In the listing that follows, give every line again exactly and omit the pictures.

=== Exercise data ===

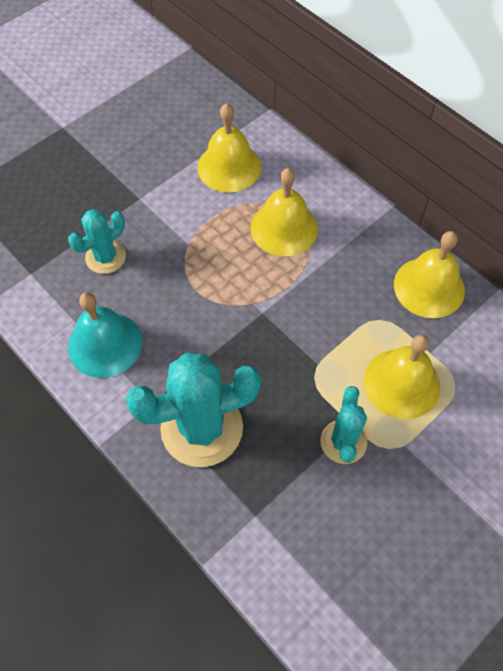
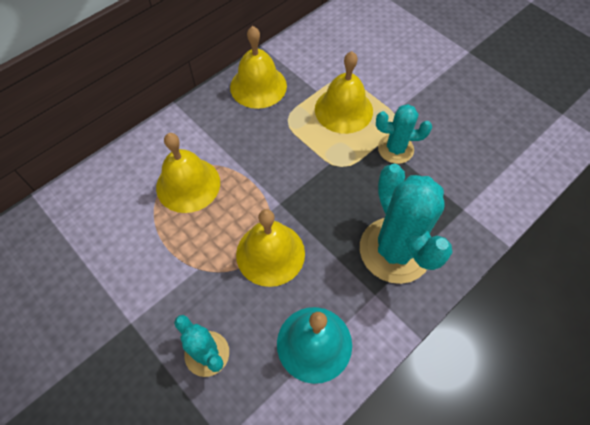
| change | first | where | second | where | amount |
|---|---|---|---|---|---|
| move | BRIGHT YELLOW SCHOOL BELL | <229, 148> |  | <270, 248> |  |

===

- **Expected answer**:
| change | first | where | second | where | amount |
|---|---|---|---|---|---|
| move | BRIGHT YELLOW SCHOOL BELL | <229, 148> |  | <270, 248> |  |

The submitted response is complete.